(Coordinate-based object records)
Content starts
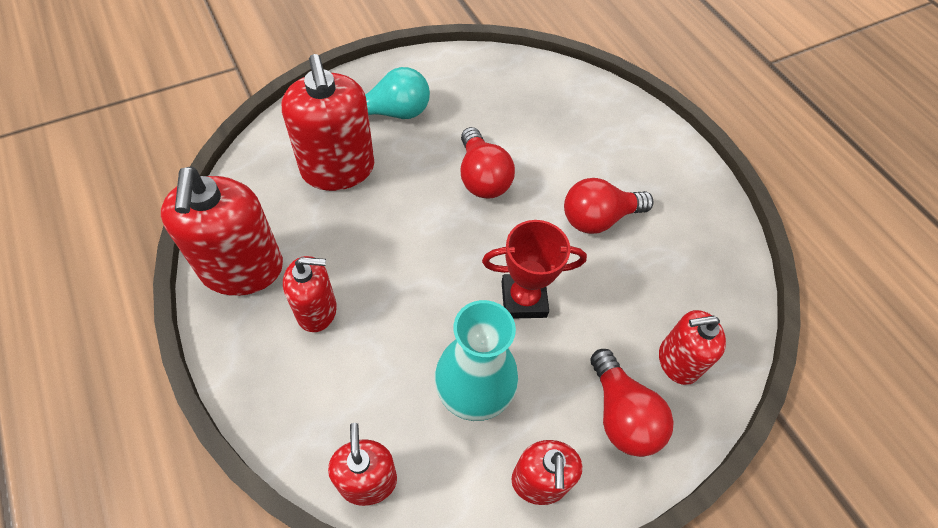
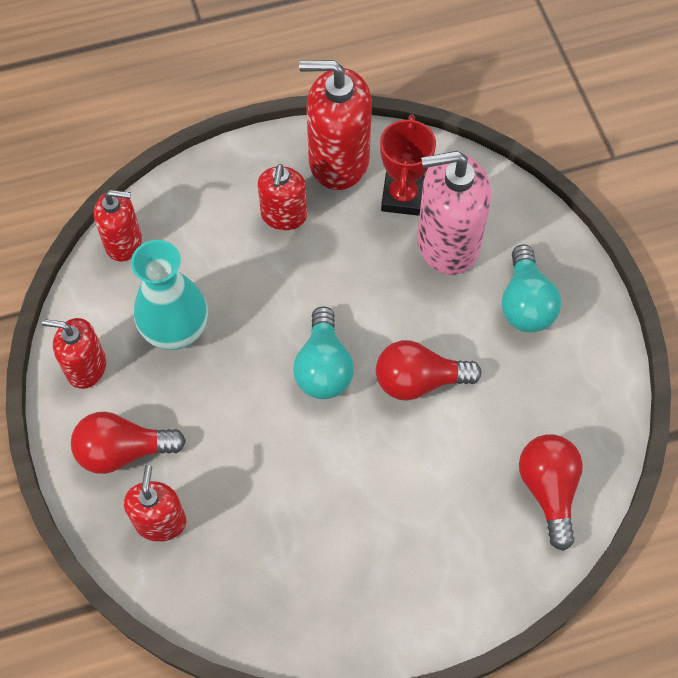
camera: 105 degrees right, 5 degrees up
red soap dispenser [282,54,374,191] -> pink soap dispenser [417,151,491,275]
red trophy [482,220,587,319] -> red trophy moved to [380,114,436,216]
red light bulb [564,178,654,234] -> red light bulb moved to [519,434,583,551]
none -> turquoise light bulb [293,307,354,399]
Content ends
§ DESCRIPTION OF THE TASK
Return all the entries word for word, but omit any pictures they contain.

§ EXERCISE RESPONSE
camera: 105 degrees right, 5 degrees up
red soap dispenser [282,54,374,191] -> pink soap dispenser [417,151,491,275]
red trophy [482,220,587,319] -> red trophy moved to [380,114,436,216]
red light bulb [564,178,654,234] -> red light bulb moved to [519,434,583,551]
none -> turquoise light bulb [293,307,354,399]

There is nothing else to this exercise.